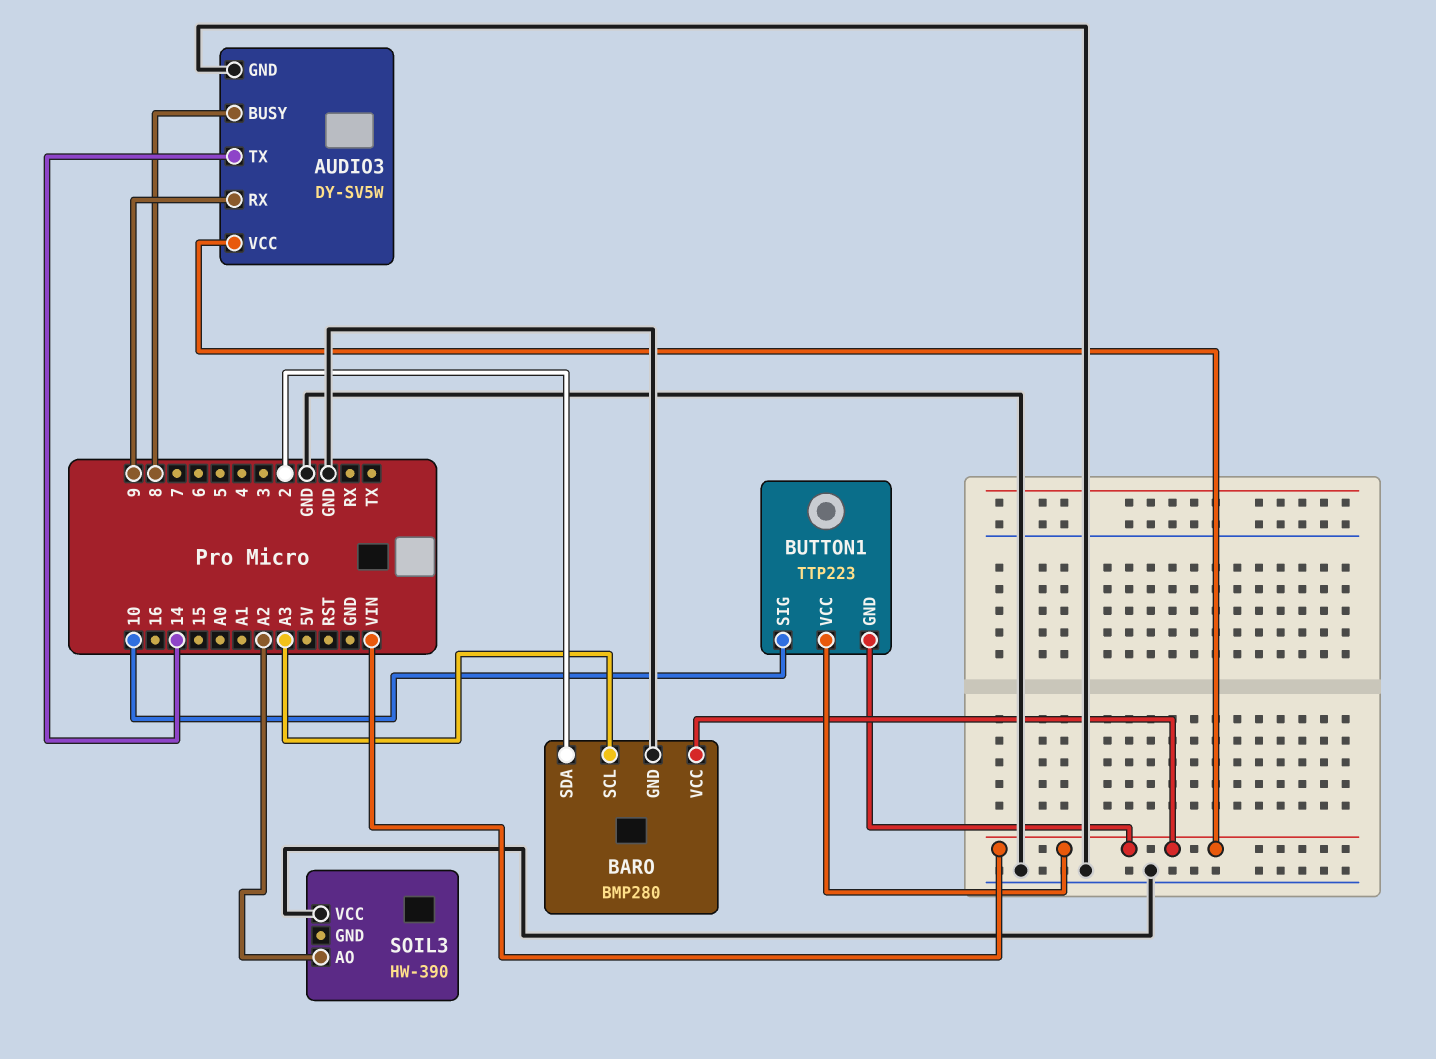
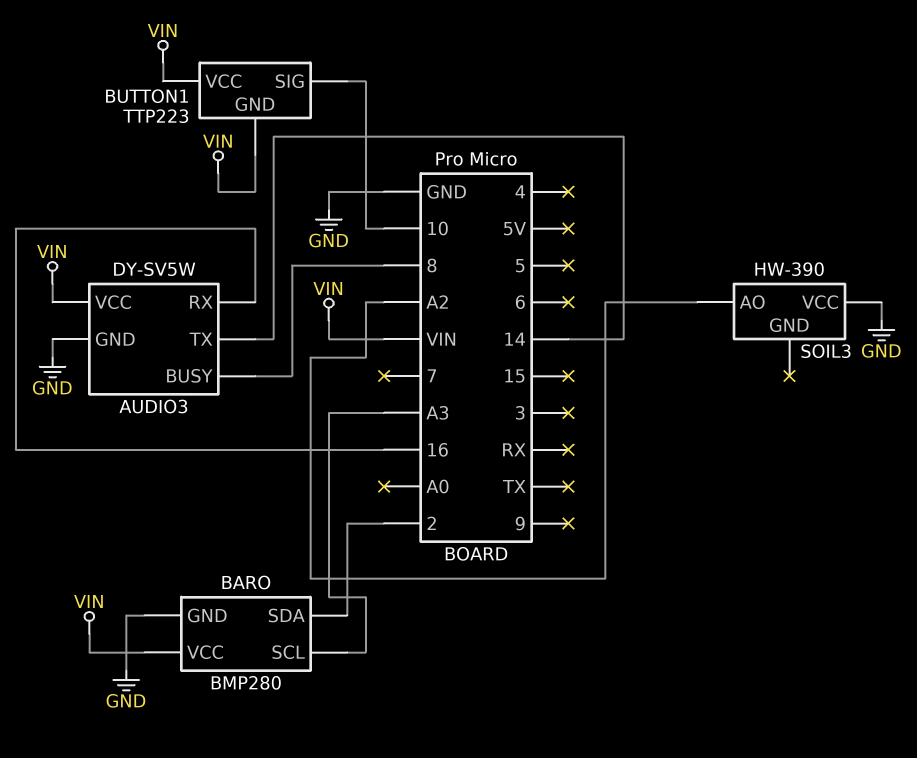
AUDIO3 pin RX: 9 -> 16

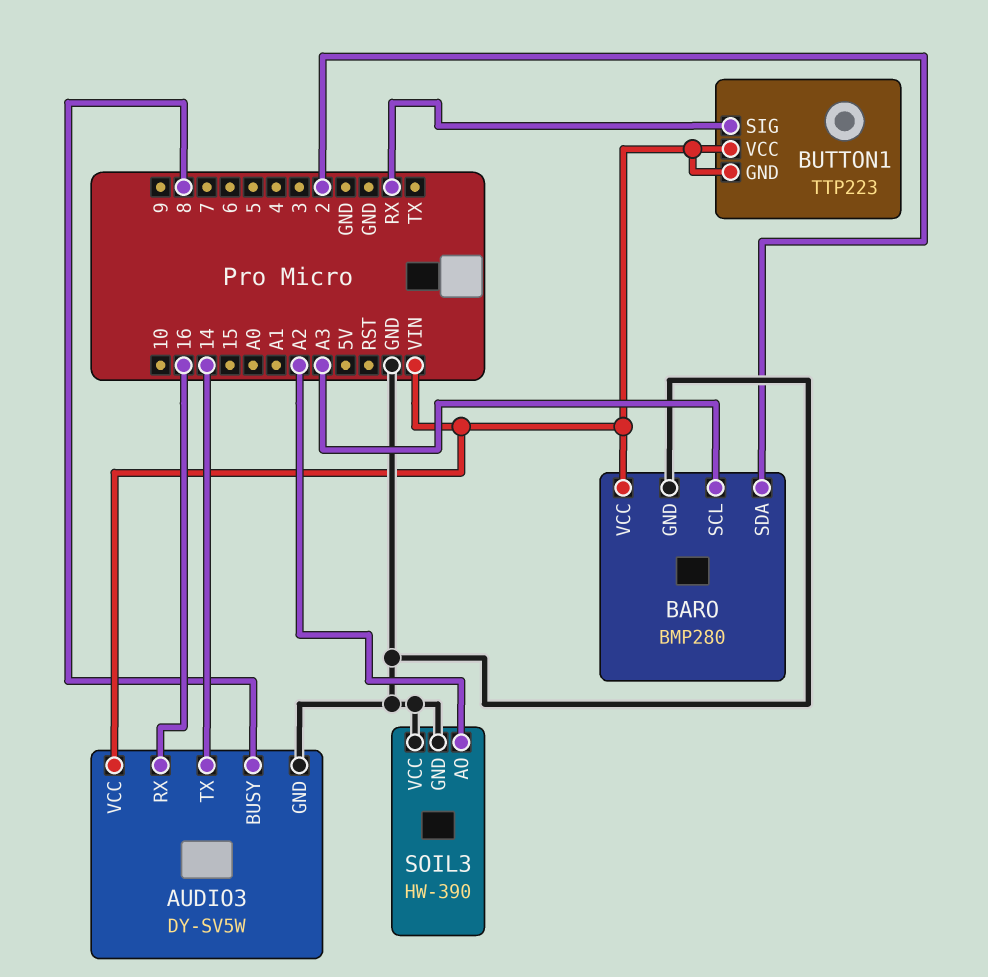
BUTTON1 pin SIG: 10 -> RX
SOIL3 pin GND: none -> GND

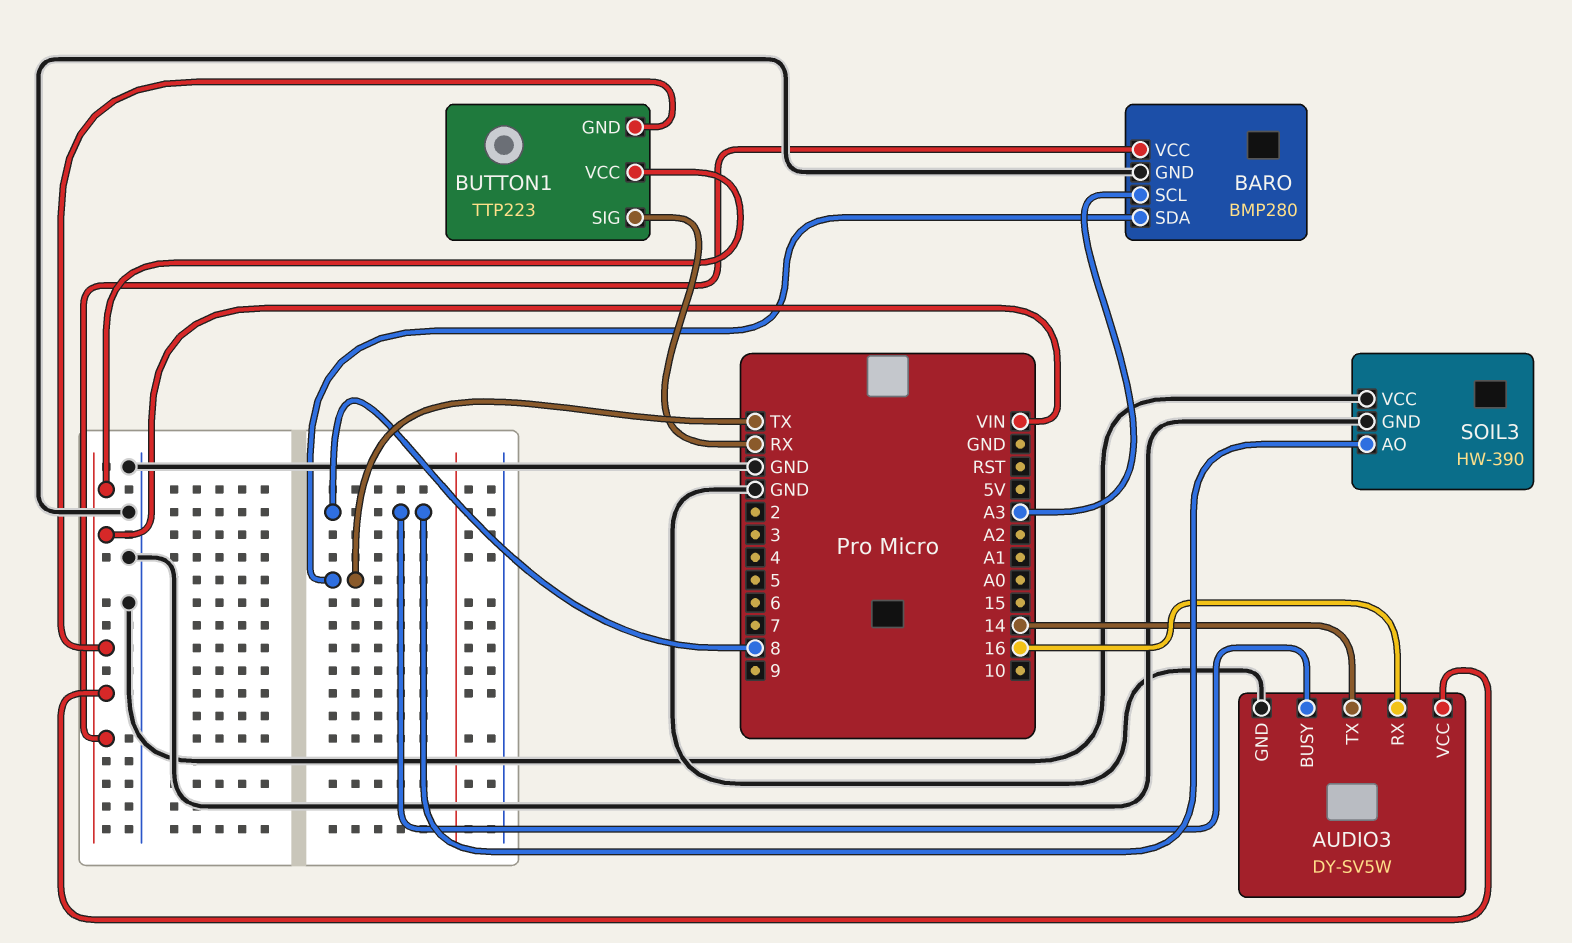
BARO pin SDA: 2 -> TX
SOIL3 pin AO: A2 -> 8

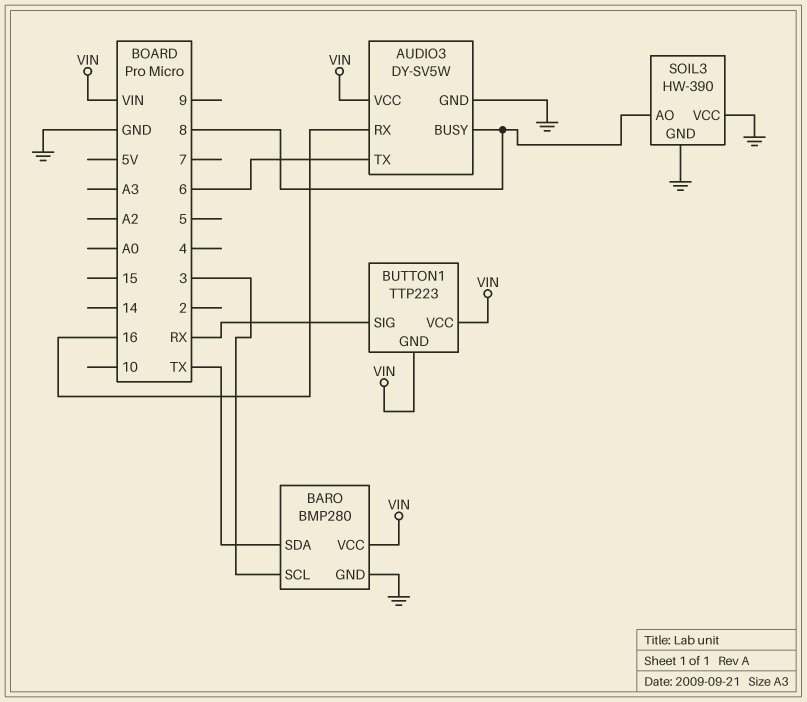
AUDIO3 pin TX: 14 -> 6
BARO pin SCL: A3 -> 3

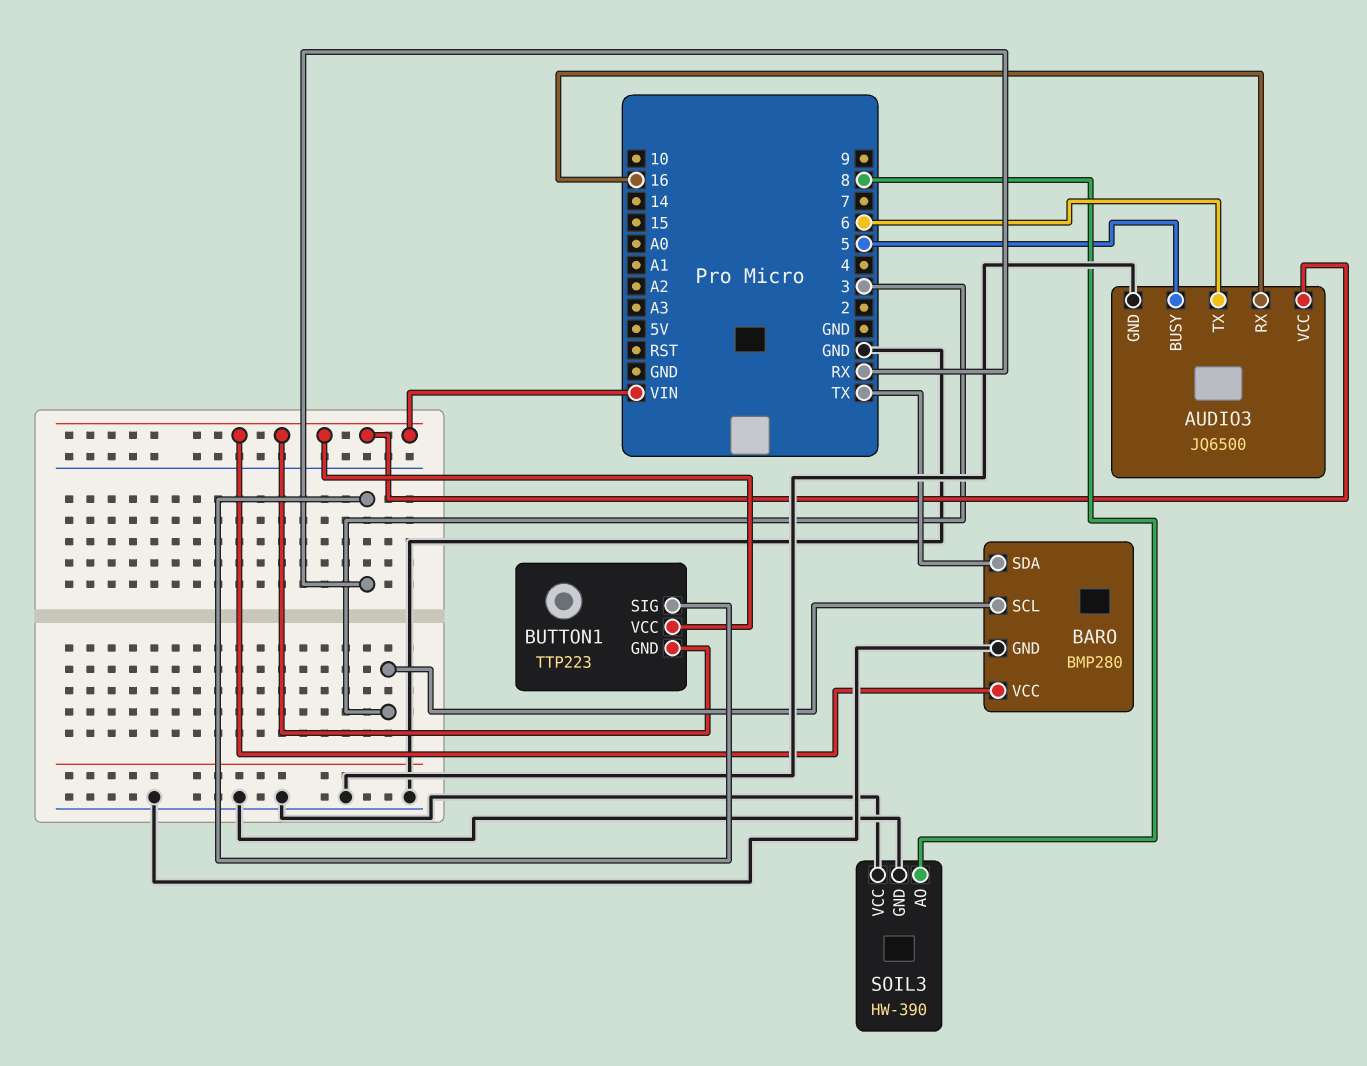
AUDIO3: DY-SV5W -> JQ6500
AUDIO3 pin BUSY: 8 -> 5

────

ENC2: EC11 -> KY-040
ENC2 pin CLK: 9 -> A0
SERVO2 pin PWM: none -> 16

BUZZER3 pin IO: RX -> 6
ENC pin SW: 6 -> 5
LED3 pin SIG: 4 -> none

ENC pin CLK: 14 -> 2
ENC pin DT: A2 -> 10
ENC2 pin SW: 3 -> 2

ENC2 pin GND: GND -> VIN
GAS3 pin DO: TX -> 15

────

* [Prompt]:
Precisely the lines between those holding "ENC pin SW: 6 -> 5" and "GAS3 pin DO: TX -> 15", inclusive, are to be reproduced from the listing above, with nothing added.

* [The completed task]:
ENC pin SW: 6 -> 5
LED3 pin SIG: 4 -> none

ENC pin CLK: 14 -> 2
ENC pin DT: A2 -> 10
ENC2 pin SW: 3 -> 2

ENC2 pin GND: GND -> VIN
GAS3 pin DO: TX -> 15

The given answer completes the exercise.